## Information given
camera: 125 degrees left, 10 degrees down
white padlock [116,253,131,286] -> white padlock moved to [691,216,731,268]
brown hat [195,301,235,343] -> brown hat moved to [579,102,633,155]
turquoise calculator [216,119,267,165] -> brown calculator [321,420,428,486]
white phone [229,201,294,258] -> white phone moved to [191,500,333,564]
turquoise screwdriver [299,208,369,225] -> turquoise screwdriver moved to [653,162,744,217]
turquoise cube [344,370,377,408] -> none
--
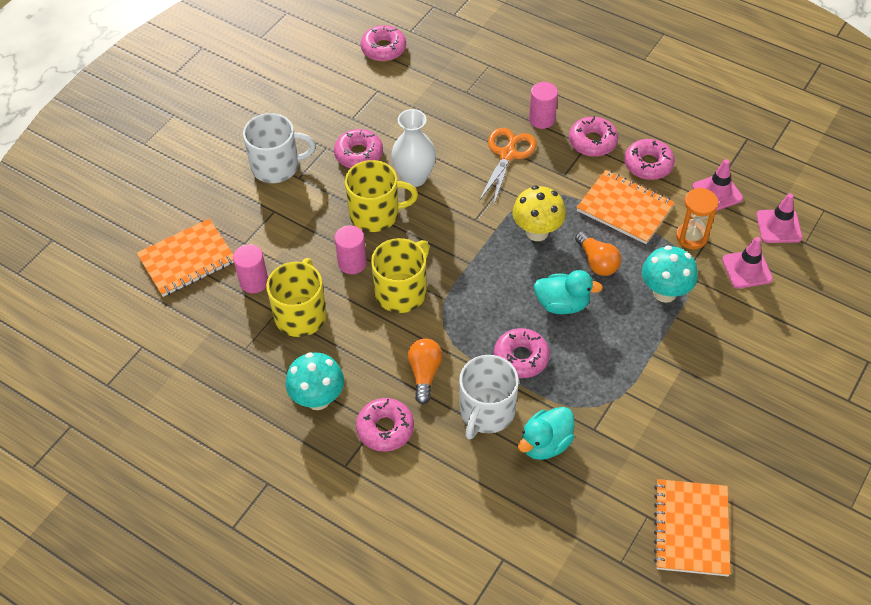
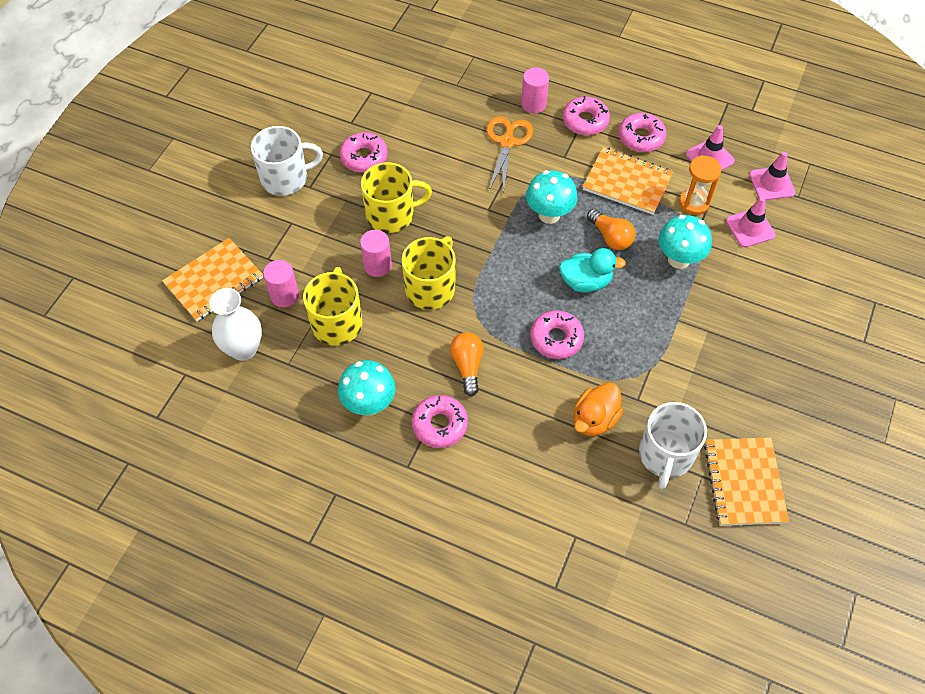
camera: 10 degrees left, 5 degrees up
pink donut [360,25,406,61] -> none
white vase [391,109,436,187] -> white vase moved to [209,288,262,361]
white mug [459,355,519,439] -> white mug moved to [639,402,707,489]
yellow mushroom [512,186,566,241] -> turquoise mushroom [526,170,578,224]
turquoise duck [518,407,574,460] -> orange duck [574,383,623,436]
* * *
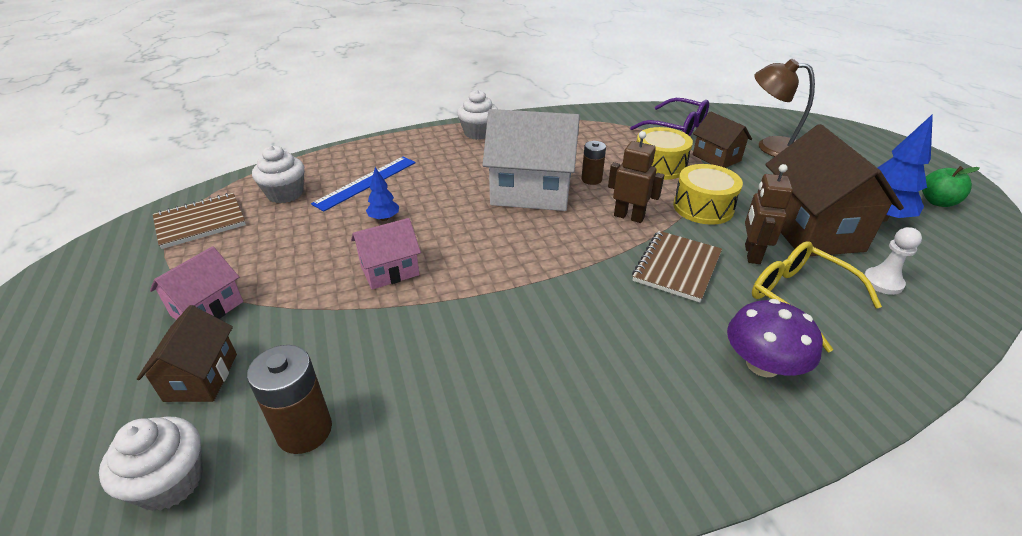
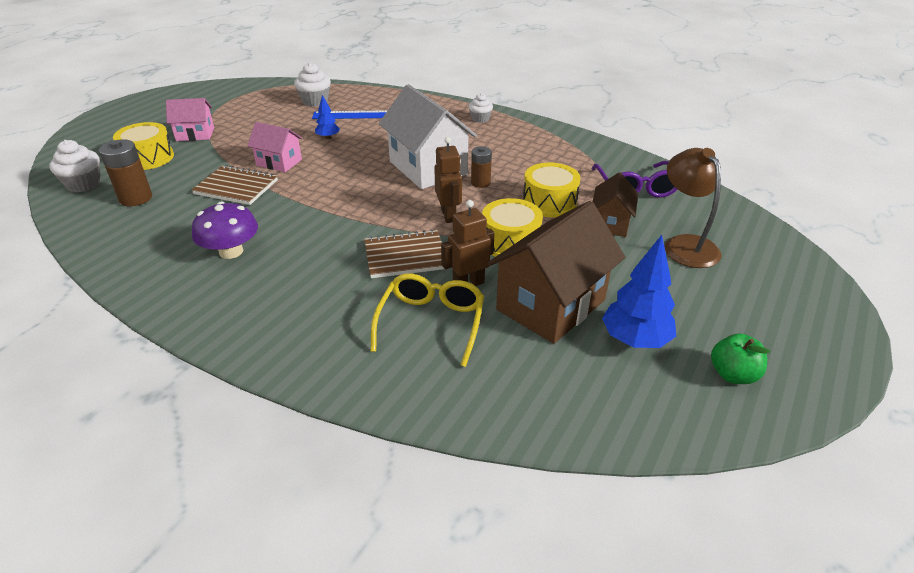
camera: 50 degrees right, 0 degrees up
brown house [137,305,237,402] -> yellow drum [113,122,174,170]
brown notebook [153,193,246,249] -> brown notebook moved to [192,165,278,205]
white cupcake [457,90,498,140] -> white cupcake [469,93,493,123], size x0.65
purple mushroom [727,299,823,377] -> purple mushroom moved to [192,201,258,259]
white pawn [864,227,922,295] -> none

## Problem description
Going back to the entries above, set down exactly the lines that begin at the one with "camera: 125 degrees left, 10 degrees down" and end at the one with "white phone [229,201,294,258]", both included, and nothing else.

## Answer to this task
camera: 125 degrees left, 10 degrees down
white padlock [116,253,131,286] -> white padlock moved to [691,216,731,268]
brown hat [195,301,235,343] -> brown hat moved to [579,102,633,155]
turquoise calculator [216,119,267,165] -> brown calculator [321,420,428,486]
white phone [229,201,294,258] -> white phone moved to [191,500,333,564]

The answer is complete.